TRY IT:
Pull every line with the word "camera" out of the entries below.

SOURCE DATA:
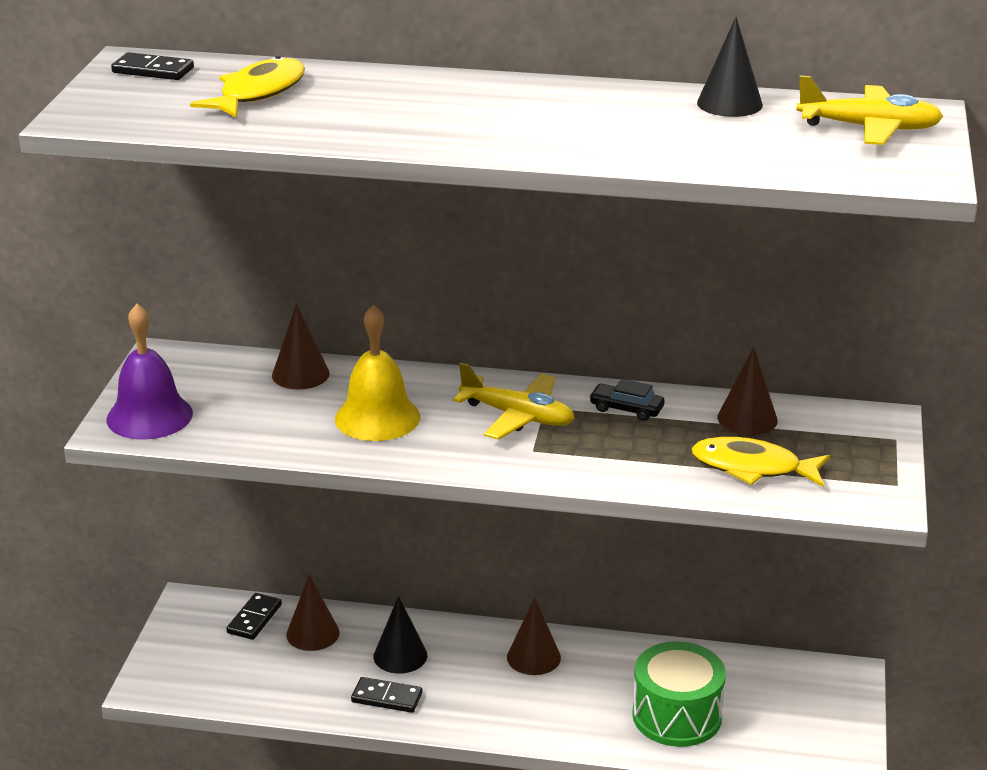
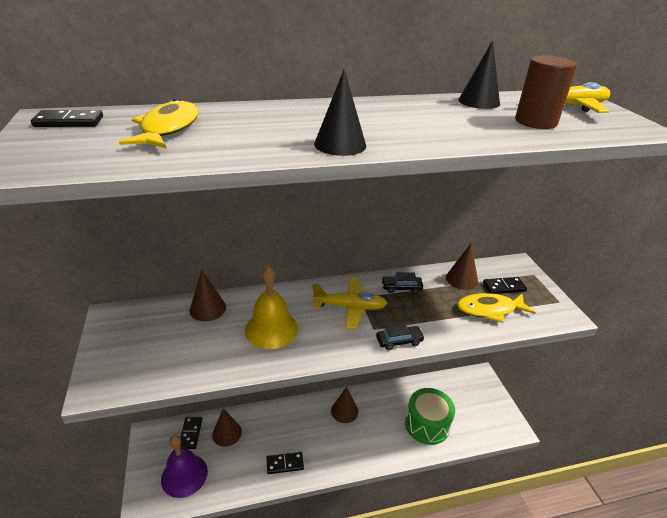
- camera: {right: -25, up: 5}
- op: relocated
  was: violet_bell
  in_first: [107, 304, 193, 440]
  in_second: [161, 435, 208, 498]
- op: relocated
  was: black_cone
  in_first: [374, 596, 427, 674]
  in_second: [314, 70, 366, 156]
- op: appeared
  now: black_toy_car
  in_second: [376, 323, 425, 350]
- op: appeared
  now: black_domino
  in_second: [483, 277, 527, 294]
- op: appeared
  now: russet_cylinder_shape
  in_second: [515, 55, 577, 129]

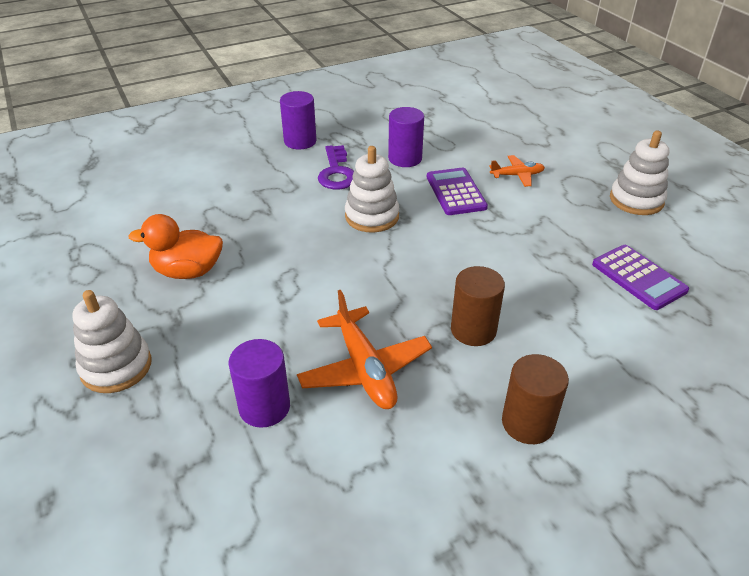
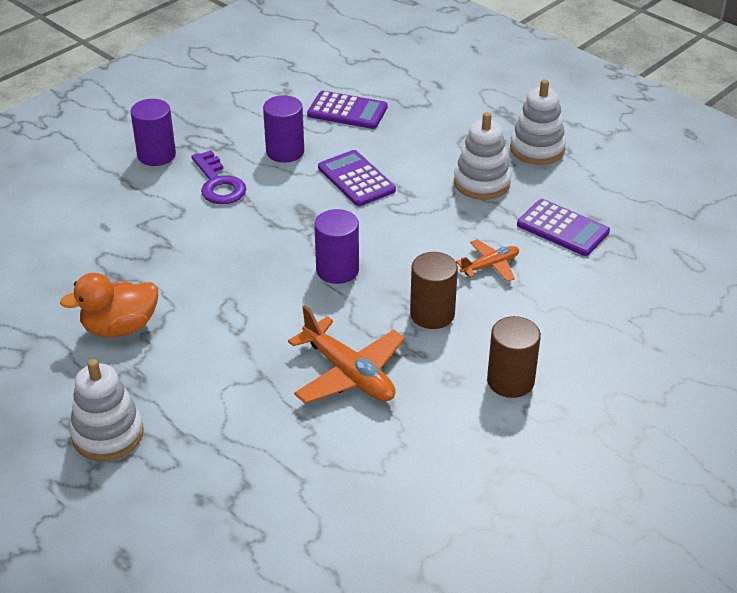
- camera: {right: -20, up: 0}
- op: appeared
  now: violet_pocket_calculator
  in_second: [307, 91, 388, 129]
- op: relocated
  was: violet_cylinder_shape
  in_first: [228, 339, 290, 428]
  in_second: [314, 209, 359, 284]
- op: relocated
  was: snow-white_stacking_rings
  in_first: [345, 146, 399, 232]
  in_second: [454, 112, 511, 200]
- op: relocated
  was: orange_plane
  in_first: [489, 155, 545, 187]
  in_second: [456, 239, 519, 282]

---

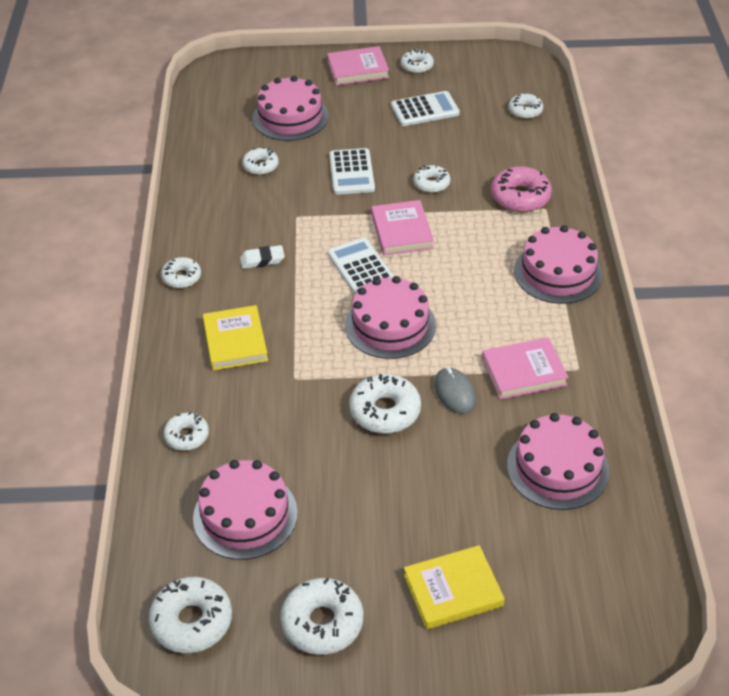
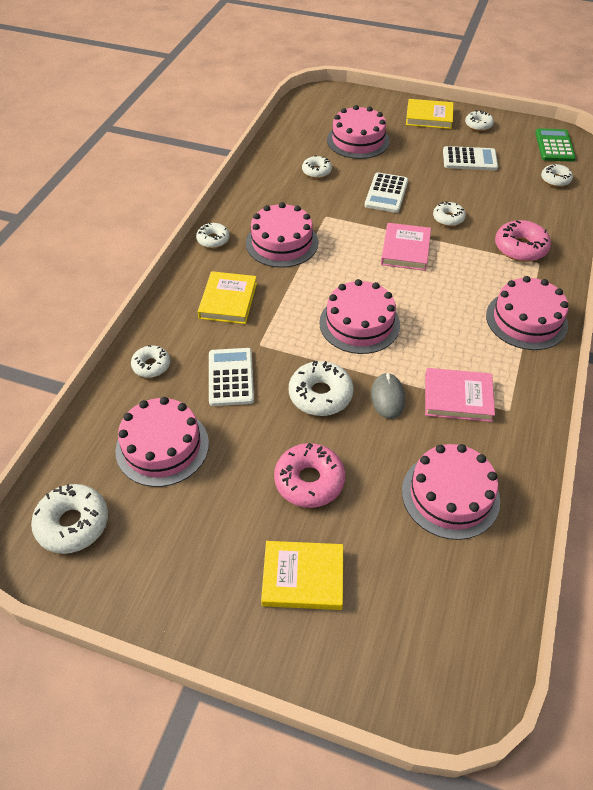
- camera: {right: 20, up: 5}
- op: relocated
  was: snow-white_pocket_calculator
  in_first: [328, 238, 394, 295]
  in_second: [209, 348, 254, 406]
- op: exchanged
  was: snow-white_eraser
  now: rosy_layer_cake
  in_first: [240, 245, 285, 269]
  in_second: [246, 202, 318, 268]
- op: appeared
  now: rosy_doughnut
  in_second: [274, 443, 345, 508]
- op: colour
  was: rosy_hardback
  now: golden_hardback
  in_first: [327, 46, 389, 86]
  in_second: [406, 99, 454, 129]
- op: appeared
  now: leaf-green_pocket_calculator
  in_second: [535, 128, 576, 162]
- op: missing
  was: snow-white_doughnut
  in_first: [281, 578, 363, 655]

TASK ANSWER:
- camera: {right: -25, up: 5}
- camera: {right: -20, up: 0}
- camera: {right: 20, up: 5}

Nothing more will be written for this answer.